▸ The exercise: Filter the data listing below and copy each line that contains the string "major".

==== The input ====

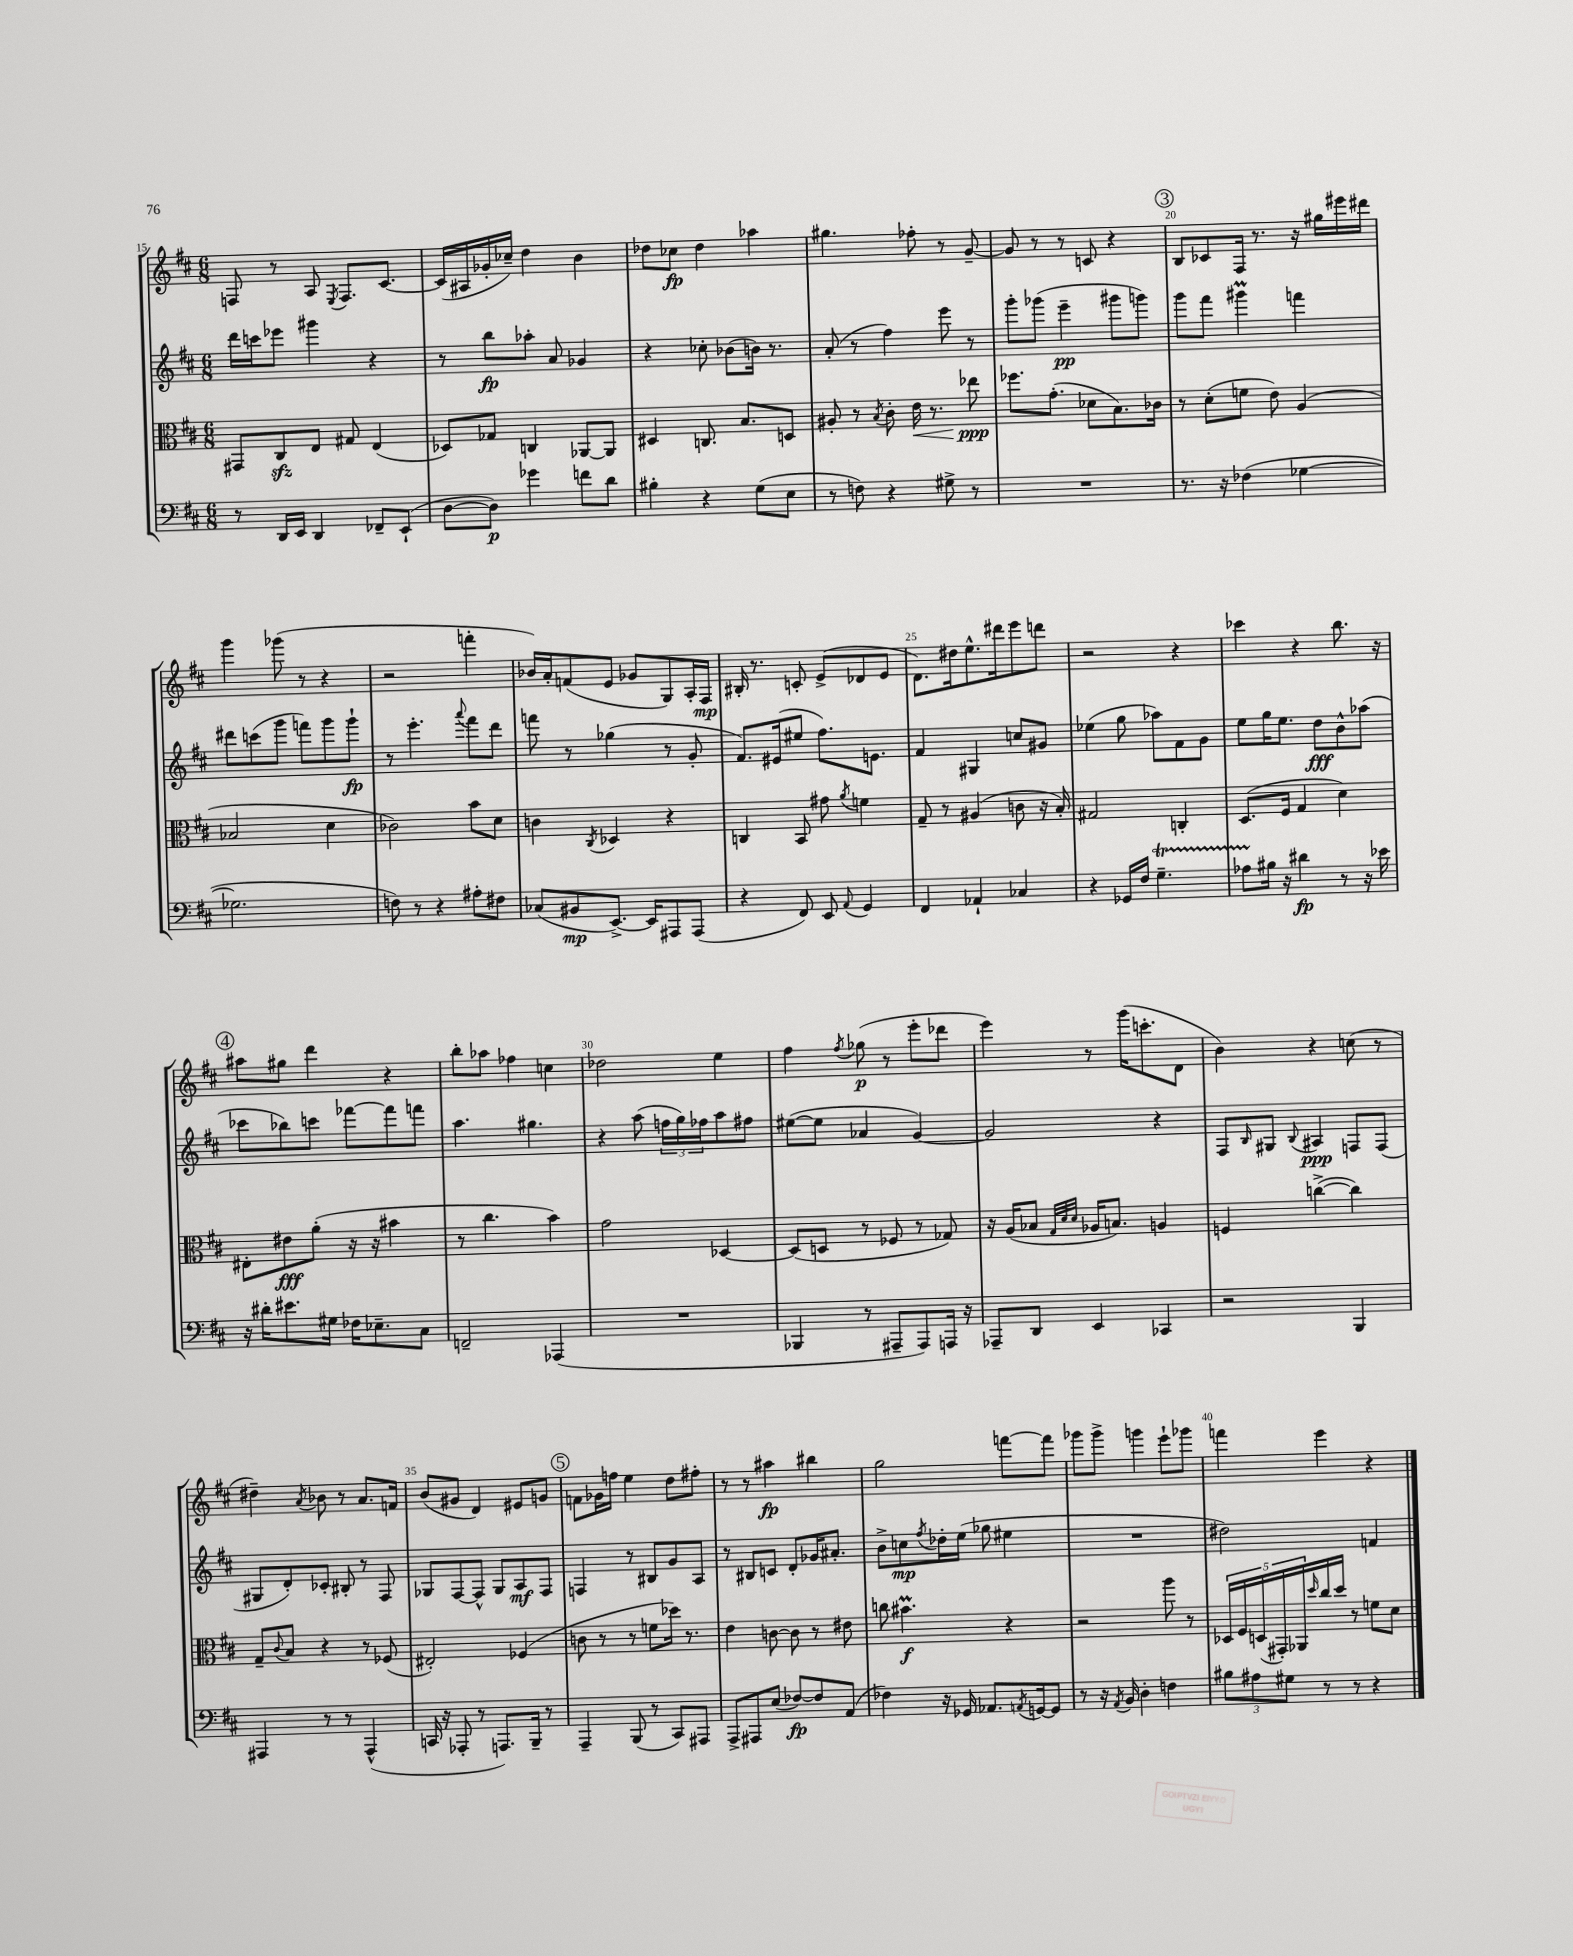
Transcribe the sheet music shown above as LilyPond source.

<<
\new StaffGroup <<
\new Staff = "s0" {
    \clef treble \key d \major \numericTimeSignature \time 6/8
    f8 r8 a8 \acciaccatura { e8 } f8. cis'8.~ |
    cis'16( ais16 ges'16-. ces''16--) d''4 b'4 |
    des''8 ces''8\fp des''4 aes''4 |
    gis''4. fes''8-. r8 g'8~-- |
    g'8 r8 r8 c'8 r4 |
    \mark \markup { \circle "3" } b8 ces'8 fis16 r8. r16 gis''16 eis'''16 dis'''16 |
    g'''4 ges'''8( r8 r4 |
    r2 f'''4-. |
    bes'16) a'16-. f'8( e'8 ges'8 g8) a16-. fis16\mp |
    bis16-. r8. c'8-. e'8->( des'8 e'8 |
    d'8.) dis''16 e''8.-^ dis'''16 e'''8 d'''8 |
    r2 r4 |
    ces'''4 r4 b''8. r16 |
    \mark \markup { \circle "4" } ais''8 gis''8 d'''4 r4 |
    b''8-. aes''8 fes''4 c''4 |
    des''2 e''4 |
    fis''4 \acciaccatura { fis''8 } ges''8\p( r8 e'''8-. des'''8 |
    e'''4) r8 g'''16( c'''8.-. d'8 |
    b'4) r4 c''8( r8 |
    dis''4--) \acciaccatura { a'8 } bes'8 r8 a'8. f'16 |
    b'8( gis'8 d'4) eis'8 g'8 |
    \mark \markup { \circle "5" } f'8 ges'16 f''16 e''4 d''8 fis''8-. |
    r8 r8 ais''4\fp bis''4 |
    g''2 f'''8~ f'''8 |
    ges'''8 ges'''8-> g'''4 e'''8-! ges'''8 |
    f'''4 e'''4 r4 \bar "|." |
}
\new Staff = "s1" {
    \clef treble \key d \major \numericTimeSignature \time 6/8
    d'''16 c'''16 ees'''8 gis'''4 r4 |
    r8 b''8\fp aes''8-. a'8 ges'4 |
    r4 ces''8-. bes'8( b'16) r8. |
    a'8-.( r8 fis''4) e'''8 r8 |
    g'''8-. ges'''8( e'''4--\pp gis'''8 g'''8) |
    \mark \markup { \circle "3" } g'''8 fis'''8 gis'''4\prall f'''4 |
    dis'''8 c'''8( g'''8 f'''8) g'''8 g'''8-!\fp |
    r8 e'''4.-. \appoggiatura { a'''8 } fis'''8 d'''8 |
    f'''8 r8 ges''4( r8 g'8-. |
    fis'8.) eis'16( eis''8 fis''8.) e'8. |
    fis'4 gis4 c''8 gis'8 |
    ees''4( g''8 aes''8) fis'8 g'8 |
    e''8 g''16 e''8. d''8\fff b'8-^ aes''8( |
    \mark \markup { \circle "4" } ces'''8 bes''8) c'''8 fes'''8~ fes'''8 f'''8 |
    a''4. gis''4. |
    r4 a''8( \tuplet 3/2 { f''16 g''16) fes''16 } a''8 fis''8 |
    eis''8~( eis''8 aes'4 g'4~) |
    g'2 r4 |
    fis8 \grace { b16 } gis8 \appoggiatura { b8 } ais4\ppp f8 f8( |
    gis8 d'8-.) ces'8-. bis8-. r8 fis8 |
    ges8 fis8~ fis8-^ ges8 a8\mf fis8 |
    \mark \markup { \circle "5" } f4 r8 bis8 g'8 a8 |
    r8 bis8 c'8 d'8-. ges'16 ais'8.-. |
    b'8-> c''8\mp \acciaccatura { fis''8 } des''16-. e''16( ges''8 eis''4 |
    R2. |
    dis''2) f'4 \bar "|." |
}
\new Staff = "s2" {
    \clef alto \key d \major \numericTimeSignature \time 6/8
    gis,8 cis8\sfz e8 gis8 e4( |
    des8) ges8 c4 aes,8~ aes,8 |
    dis4 c8. b8. d8 |
    ais8-. r8 \acciaccatura { b8 } cis'8-. e'16\< r8. ees''8\ppp\! |
    fes''8. g'8.-.( des'8 b8.) ces'16 |
    \mark \markup { \circle "3" } r8 d'8-.( f'8 e'8) a4( |
    bes2 d'4 |
    ces'2) b'8 d'8 |
    c'4 \acciaccatura { cis8 } des4 r4 |
    c4 b,8 gis'8 \acciaccatura { a'8 } f'4 |
    g8-- r8 ais4( c'8 r16 b16-.) |
    gis2 c4-. |
    d8.( fis16 g4 d'4) |
    \mark \markup { \circle "4" } eis8-. eis'8\fff a'8-.( r16 r16 bis'4 |
    r8 cis''4. b'4) |
    g'2 des4~ |
    des8( d8 r8 fes8 r8 ges8) |
    r16 a16( bes8 \grace { g32 d'32 d'32 } aes16 b8.) a4 |
    f4 c''4~->( c''4) |
    g8-- \appoggiatura { cis'8 } b8 r4 r8 fes8( |
    eis2-.) fes4( |
    \mark \markup { \circle "5" } c'8 r8 r8 f'8 des''16) r8. |
    e'4 c'8~ c'8 r8 eis'8 |
    c''8 bis'4.\prall\f r4 |
    r2 a''8 r8 |
    \tuplet 5/4 { des16 fis16 d16( gis,16-.) aes,16 } \grace { d''16 } cis''16 d''16 r8 f'8 d'8 \bar "|." |
}
\new Staff = "s3" {
    \clef bass \key d \major \numericTimeSignature \time 6/8
    r8 d,16 e,16 d,4 fes,8-- e,8-!( |
    d8~ d8\p) ges'4 f'8 d'8 |
    bis4-. r4 g8( e8 |
    r8 f8) r4 gis8-> r8 |
    R2. |
    \mark \markup { \circle "3" } r8. r16 fes4( ges4~ |
    ges2. |
    f8) r8 r4 ais8-. fis8 |
    ces8( bis,8\mp e,8.~->) e,16 ais,,8 ais,,8( |
    r4 fis,8) e,8 \appoggiatura { a,8 } g,4 |
    fis,4 aes,4-! ces4 |
    r4 ges,16 fis16 g4.--\startTrillSpan |
    aes8 bis16\stopTrillSpan r16 dis'4\fp r8 r16 ees'16 |
    \mark \markup { \circle "4" } r16 dis'16-. eis'8. gis16 fes16 ees8.-- cis8 |
    f,2-- aes,,4( |
    R2. |
    bes,,4 r8 ais,,8-- ais,,8) a,,16 r16 |
    aes,,8-- d,8 e,4 ces,4 |
    r2 b,,4 |
    ais,,4 r8 r8 ais,,4-^( |
    c,16 r16 aes,,8-. r8 a,,8.) b,,16-- r8 |
    \mark \markup { \circle "5" } a,,4-- b,,8( r8 cis,8) ais,,8 |
    a,,8-> ais,,8 e8( fes8~\fp) fes8 a,8( |
    fes4) r16 ges,16 aes,8. \acciaccatura { a,8 } g,16~ g,8 |
    r8 r16 \acciaccatura { a,8 } b,16 d4-. f4 |
    \tuplet 3/2 { bis8 ais8 gis8 } r8 r8 r4 \bar "|." |
}
>>
>>
\layout { \context { \Score currentBarNumber = #15 \override BarNumber.break-visibility = ##(#f #t #t) barNumberVisibility = #(every-nth-bar-number-visible 5) } }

====

▸ Result for this task:
    \clef treble \key d \major \numericTimeSignature \time 6/8
    \clef treble \key d \major \numericTimeSignature \time 6/8
    \clef alto \key d \major \numericTimeSignature \time 6/8
    \clef bass \key d \major \numericTimeSignature \time 6/8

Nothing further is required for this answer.